**Instructions to follow**. Return the line containing "Segment stroma →" and all lines after it exactly; stop at the end of the material.

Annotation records
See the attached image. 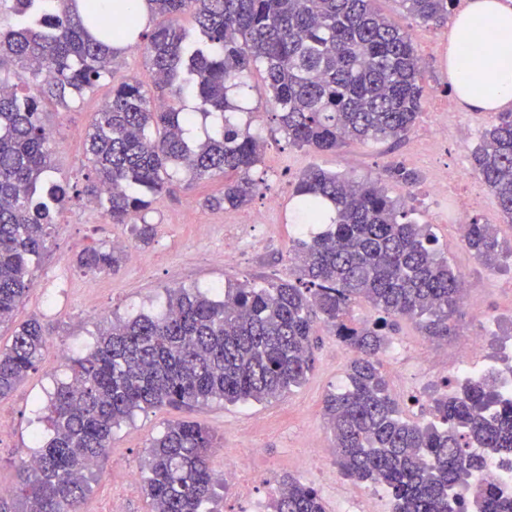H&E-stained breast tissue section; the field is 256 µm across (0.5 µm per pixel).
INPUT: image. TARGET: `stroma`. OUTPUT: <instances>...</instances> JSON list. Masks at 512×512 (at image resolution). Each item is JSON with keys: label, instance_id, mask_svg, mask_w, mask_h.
Returning a JSON list of instances; mask_svg holds the SVG:
<instances>
[{"label": "stroma", "instance_id": "stroma-1", "mask_svg": "<svg viewBox=\"0 0 512 512\" xmlns=\"http://www.w3.org/2000/svg\"><path fill=\"white\" fill-rule=\"evenodd\" d=\"M376 8L390 21L410 34L423 62L424 101L416 123L401 141L360 144L348 142L333 152H314L289 144L275 123L270 94L260 74H252L246 111L237 113L239 124L250 126L264 138V153L254 178L262 182L249 206L240 209H212L206 197L219 193L222 181H181L169 193L156 199L146 214L155 236L146 246L133 239L129 226L106 223L99 210L79 199L62 209L57 229L33 273L34 289L14 312L11 322L0 325V347L11 341L16 325L37 317L53 328L37 368L7 397L0 399V418L8 427L0 432V484L15 488L17 469L34 453L36 440L47 433V398L58 380L65 378V361L91 350L97 334L112 321L138 313H155L166 302L172 285L212 293L231 283L251 280L259 283L289 279L292 264L288 251L296 238L297 217L292 190L297 177L317 165L359 179L383 176L386 169L400 164L418 175L410 188L388 183V193L405 198L420 223L431 225L452 267L463 278V286L475 296L478 307L465 310L455 332L438 340L427 336L416 321L401 319L393 336L394 344L404 346L403 357H384V370L391 393L414 387L416 401L404 402L405 417L420 422L432 418L429 400L434 386L422 378L417 361L422 350L443 346L444 351L432 369L446 373L453 368L460 346L480 333L488 318L498 320L497 335L512 334V266L499 270L486 268L464 246L455 222V198H436L428 191L431 174L439 168L472 170L471 153L479 142L484 116L465 112L462 119H449L448 147L439 154L418 151L417 136L436 119L434 108L448 101L450 76L433 48L440 42L447 25L423 24L407 15L399 0H376ZM134 77L143 84L152 81L142 50H123L110 81L102 83L84 99L60 105L43 102L44 121L54 140L55 181L84 185L88 162L84 144L95 112L110 100L113 84ZM277 199L278 209L269 223L246 226L243 219L260 209L269 199ZM241 234L242 246L233 262L216 260L224 247V237ZM126 240L141 262L124 263L114 274L96 276L95 288H87V275L76 265L84 249L112 240ZM319 338L314 368L306 382L291 393L262 403L227 404L213 400L192 409L162 407L139 412L114 428L112 446L88 472V490L82 512H111L112 489L124 490V512H150L143 493L144 459L153 438L173 420L200 422L216 436L217 446L211 466L220 481L215 487L214 512H250L251 502L241 498L235 486L224 481V451L251 444L261 448L256 464V499L268 512L270 496L265 479L284 475L295 477L319 490L328 512L336 503L358 492L359 487L345 479L336 466V450L323 416L325 395L343 384L351 352L317 327ZM319 437L322 465L306 461L311 437Z\"/></svg>", "mask_w": 512, "mask_h": 512}]
</instances>
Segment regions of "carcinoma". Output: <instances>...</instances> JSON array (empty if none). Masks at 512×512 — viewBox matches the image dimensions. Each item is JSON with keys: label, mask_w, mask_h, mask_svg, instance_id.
Here are the masks:
<instances>
[{"label": "carcinoma", "mask_w": 512, "mask_h": 512, "mask_svg": "<svg viewBox=\"0 0 512 512\" xmlns=\"http://www.w3.org/2000/svg\"><path fill=\"white\" fill-rule=\"evenodd\" d=\"M159 22L147 30L118 3L110 15L96 0H12L0 21V67L15 62L18 83L0 78V324L12 320L30 289L57 224V213L83 194L110 224H129L134 239L154 237L144 212L170 191L174 175L224 179L212 208L248 205L259 193L252 171L264 143L234 119L262 71L279 128L288 141L317 152L348 141L397 142L419 115L420 58L407 31L374 0H148ZM423 23H443L455 0H400ZM192 15L195 28L179 23ZM137 41L153 76L147 89L130 78L112 86L85 142L83 189L49 178L46 99L77 100L112 77L119 51ZM192 94L202 105L186 111ZM213 115L219 128L197 139L186 127ZM473 167L504 219L512 223V112H496L472 152ZM387 180L410 187L418 175L401 165ZM302 224L326 229L298 237L289 251L294 279L230 284L208 296L167 289V306L116 320L95 348L70 359L71 378L50 397V434L36 462L18 469L26 512H80L85 473L112 443L113 429L139 411L194 407L212 400L262 402L300 387L314 367L316 326L353 352L346 385L324 398L336 464L356 483L387 489L392 512H512L491 486H466L469 470L490 455H512V399L491 387L494 374L431 401L433 420L404 417L388 386L382 356L399 318H415L430 336L446 337L461 315L463 283L428 224L379 181L312 166L292 192ZM462 240L488 266L512 264V249L492 225H463ZM125 253L90 247L76 259L86 274L119 270ZM364 302L377 317L360 320ZM50 327L20 324L0 348V398L39 363ZM214 435L197 421L167 424L148 449L144 491L151 512H212L216 478L209 467ZM272 512H326L318 491L278 480Z\"/></svg>", "instance_id": "1"}]
</instances>
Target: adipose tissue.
I'll return each mask as SVG.
<instances>
[{
	"label": "adipose tissue",
	"instance_id": "1",
	"mask_svg": "<svg viewBox=\"0 0 512 512\" xmlns=\"http://www.w3.org/2000/svg\"><path fill=\"white\" fill-rule=\"evenodd\" d=\"M448 69L458 98L473 110L512 108V7L469 0L454 19Z\"/></svg>",
	"mask_w": 512,
	"mask_h": 512
}]
</instances>
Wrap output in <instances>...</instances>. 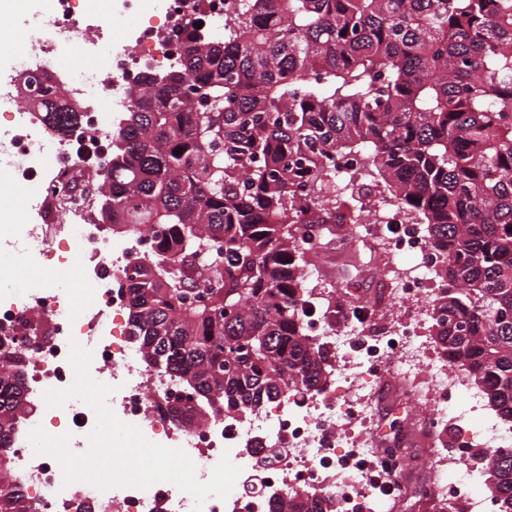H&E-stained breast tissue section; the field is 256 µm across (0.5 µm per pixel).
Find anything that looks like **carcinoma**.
<instances>
[{"instance_id":"obj_1","label":"carcinoma","mask_w":512,"mask_h":512,"mask_svg":"<svg viewBox=\"0 0 512 512\" xmlns=\"http://www.w3.org/2000/svg\"><path fill=\"white\" fill-rule=\"evenodd\" d=\"M64 136L59 92L40 108ZM100 209L128 256L130 340L193 390L174 417L245 418L334 377L306 334L305 240L359 223L336 157L425 225L444 288L430 336L512 430V0H242L224 36L193 37L148 72L112 129ZM29 409L23 369L0 367V449ZM481 483L512 512V448ZM0 512H31L0 484ZM272 512H331L307 492Z\"/></svg>"}]
</instances>
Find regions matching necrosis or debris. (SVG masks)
<instances>
[{
  "mask_svg": "<svg viewBox=\"0 0 512 512\" xmlns=\"http://www.w3.org/2000/svg\"><path fill=\"white\" fill-rule=\"evenodd\" d=\"M38 33L15 38L13 19L0 21V44L11 45L9 62L0 65V177L11 180L21 206L0 218V250L11 248L27 263L49 265L48 276L28 281L18 293L0 292V363L20 364L24 391L31 404L0 455V472L18 489L33 512H270L304 490L328 498L334 512H372L381 490L404 485L401 466L388 464L382 448H349L340 441L341 424L357 420L368 408L369 391L360 388L341 399L319 394L280 396L248 419L229 414L199 424L175 422L168 405L185 403L192 394L177 380L148 370L131 344L124 324L129 293L115 275L128 252L149 244L141 235L107 237L94 220L97 183L72 188L77 171L99 173L107 165L112 127L128 104V89L143 67L173 63L196 24L210 35L224 32V14L238 0H22ZM122 24L121 48L99 60V39ZM59 88L80 114L77 127L59 137L44 127L36 112L22 111L26 77ZM382 208L403 225L417 265L403 279L400 294L412 306L402 326L384 336H370L351 324L331 330L312 319L309 334L335 344L340 379L370 380L383 371L416 376L429 404L434 428L448 420V400L465 398L468 410L480 399L467 389L460 368L429 350L420 332L427 320L426 301L435 264L428 241L400 214L397 203ZM72 280L63 290L56 283ZM92 353L90 374L113 386L108 404L123 422L138 427L151 442L184 450L207 481L222 456L239 467L227 498L203 502L175 484L159 482L146 489L115 487L105 491L84 482L65 484L58 461L35 454L30 431L71 433V448L82 453L96 425L94 410L73 399L47 407L43 394L64 389L74 380L69 363L71 342ZM487 449L512 446V433L493 421L463 436L455 457L443 460L425 506L429 512H492L494 501L475 473L462 463L474 443Z\"/></svg>",
  "mask_w": 512,
  "mask_h": 512,
  "instance_id": "obj_1",
  "label": "necrosis or debris"
}]
</instances>
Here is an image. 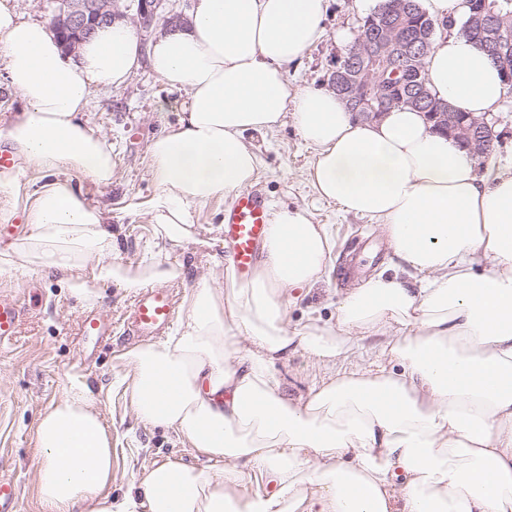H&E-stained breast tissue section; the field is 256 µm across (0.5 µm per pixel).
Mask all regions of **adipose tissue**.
<instances>
[{"label":"adipose tissue","mask_w":512,"mask_h":512,"mask_svg":"<svg viewBox=\"0 0 512 512\" xmlns=\"http://www.w3.org/2000/svg\"><path fill=\"white\" fill-rule=\"evenodd\" d=\"M327 2L195 0L188 30L149 48L117 24L68 55L49 22L0 0V82L25 103L0 129L17 160L0 172V222L28 227L0 247V277H58L87 305L110 284L134 293L184 279L195 208L257 180L244 137L288 114L316 149L318 196L377 221L401 268L342 294L335 326L289 329L283 297L322 280L333 240L306 209L272 208L248 282L225 292L199 280L171 334L122 355L137 419L176 431L208 467L155 461L113 499L112 432L92 386L73 378L37 419L47 512H512V160L478 168L422 113L361 122L335 93L294 87L288 66L324 38ZM423 2L451 27L426 59L432 93L477 116L497 111L500 72L457 31L467 0ZM145 62L185 102L148 148L150 222L168 256L133 272L68 175L111 185L112 143L82 115L98 86H124ZM371 335L384 338L376 359L336 370ZM293 348L331 368L298 399L274 369ZM250 476L265 486L239 502L232 490Z\"/></svg>","instance_id":"obj_1"}]
</instances>
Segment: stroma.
I'll return each mask as SVG.
<instances>
[{"label": "stroma", "instance_id": "1", "mask_svg": "<svg viewBox=\"0 0 512 512\" xmlns=\"http://www.w3.org/2000/svg\"><path fill=\"white\" fill-rule=\"evenodd\" d=\"M370 8L363 0H329L323 25L324 40L308 49L288 68L291 82L301 89L324 90L337 61L357 35ZM168 96L149 67H142L125 86L98 88L84 118L112 142L115 167L111 186L98 188L80 175L71 182L96 204L112 226L122 263L138 265L145 257L164 256L147 214L155 192L148 168V146L155 135L175 124L179 107L160 110ZM262 166L255 184L268 205L306 208L313 223L331 225L334 237L329 271L311 288L291 291L288 324L296 326L315 317L336 321L340 295L359 280L381 271H396L397 260L377 222L319 201L308 180L316 151L301 139L292 117H285L275 133L247 134ZM36 280L38 302L25 316L18 336L0 347V469L19 489V512H46L36 486V422L39 414L64 393L70 378H87L97 389V405L112 430V495L135 484L143 468L164 457L193 465L204 460L174 431L144 427L128 397L113 391L112 383L129 367L122 354L132 343L120 325L132 295L107 287L100 311L111 318L112 333L90 344L78 333L83 305L70 296L57 278L19 273L0 278V291L25 295V284ZM284 389L307 395L328 369L293 352L275 364Z\"/></svg>", "mask_w": 512, "mask_h": 512}]
</instances>
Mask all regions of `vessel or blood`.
<instances>
[{
	"mask_svg": "<svg viewBox=\"0 0 512 512\" xmlns=\"http://www.w3.org/2000/svg\"><path fill=\"white\" fill-rule=\"evenodd\" d=\"M267 207L262 195L254 190L241 192L224 214V238L228 244L230 268L238 281L252 273L258 250L267 230ZM27 312L25 302L16 295L0 293V346L18 335ZM177 313V298L168 288H149L140 292L123 319L128 339L145 341L166 332ZM110 325L96 311L85 312L78 327L84 338L107 336ZM19 490L15 481L0 476V512H17Z\"/></svg>",
	"mask_w": 512,
	"mask_h": 512,
	"instance_id": "obj_1",
	"label": "vessel or blood"
}]
</instances>
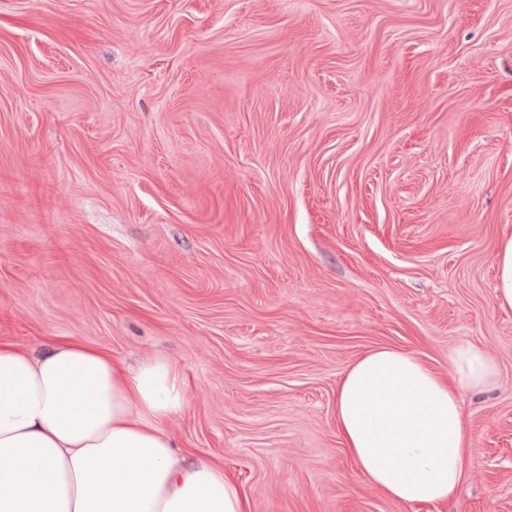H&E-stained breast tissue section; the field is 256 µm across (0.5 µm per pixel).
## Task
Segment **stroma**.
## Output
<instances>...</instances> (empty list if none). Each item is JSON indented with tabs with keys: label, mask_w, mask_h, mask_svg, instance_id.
Returning <instances> with one entry per match:
<instances>
[{
	"label": "stroma",
	"mask_w": 512,
	"mask_h": 512,
	"mask_svg": "<svg viewBox=\"0 0 512 512\" xmlns=\"http://www.w3.org/2000/svg\"><path fill=\"white\" fill-rule=\"evenodd\" d=\"M512 0H0V337L178 366L250 512H512ZM470 341L452 502L371 487L344 370ZM498 273L501 287L496 300L502 308H512V239L506 241L498 253Z\"/></svg>",
	"instance_id": "stroma-1"
}]
</instances>
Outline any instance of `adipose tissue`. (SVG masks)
I'll return each instance as SVG.
<instances>
[{"label": "adipose tissue", "mask_w": 512, "mask_h": 512, "mask_svg": "<svg viewBox=\"0 0 512 512\" xmlns=\"http://www.w3.org/2000/svg\"><path fill=\"white\" fill-rule=\"evenodd\" d=\"M448 364L449 382L383 346L339 383L342 442L394 502L449 501L469 475L462 396L493 388L498 364L471 342L455 346ZM186 406L168 362L131 369L73 338L37 354L0 339V512H247L221 461L175 451L167 423Z\"/></svg>", "instance_id": "obj_1"}]
</instances>
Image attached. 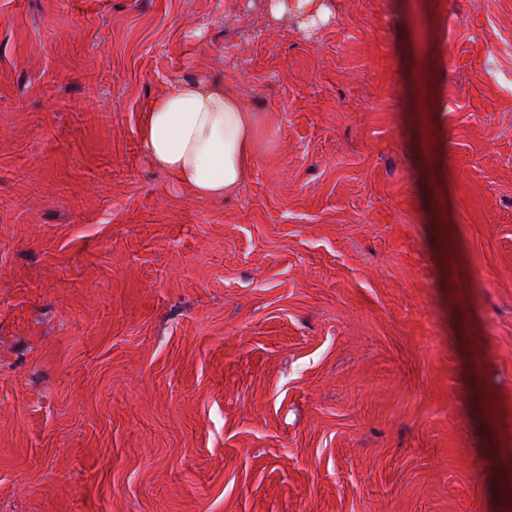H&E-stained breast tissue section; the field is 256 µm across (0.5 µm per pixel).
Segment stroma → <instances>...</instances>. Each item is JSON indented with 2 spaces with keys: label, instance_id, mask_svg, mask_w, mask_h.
Wrapping results in <instances>:
<instances>
[{
  "label": "stroma",
  "instance_id": "35a3bbf8",
  "mask_svg": "<svg viewBox=\"0 0 512 512\" xmlns=\"http://www.w3.org/2000/svg\"><path fill=\"white\" fill-rule=\"evenodd\" d=\"M320 3L0 0V512H506L512 0ZM191 77L218 201L140 145ZM256 119L218 82L186 79L142 113L140 142L151 166L199 200H220L246 180Z\"/></svg>",
  "mask_w": 512,
  "mask_h": 512
}]
</instances>
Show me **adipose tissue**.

**Result of the exercise**.
Segment stroma → <instances>...</instances>. Each item is JSON indented with 2 spaces with keys: label, instance_id, mask_svg, mask_w, mask_h.
Wrapping results in <instances>:
<instances>
[{
  "label": "stroma",
  "instance_id": "35a3bbf8",
  "mask_svg": "<svg viewBox=\"0 0 512 512\" xmlns=\"http://www.w3.org/2000/svg\"><path fill=\"white\" fill-rule=\"evenodd\" d=\"M320 3L0 0V512H506L512 0ZM191 77L218 201L140 145ZM256 119L218 82L186 79L142 113L140 142L151 166L199 200H220L246 180Z\"/></svg>",
  "mask_w": 512,
  "mask_h": 512
}]
</instances>
Show me **adipose tissue**.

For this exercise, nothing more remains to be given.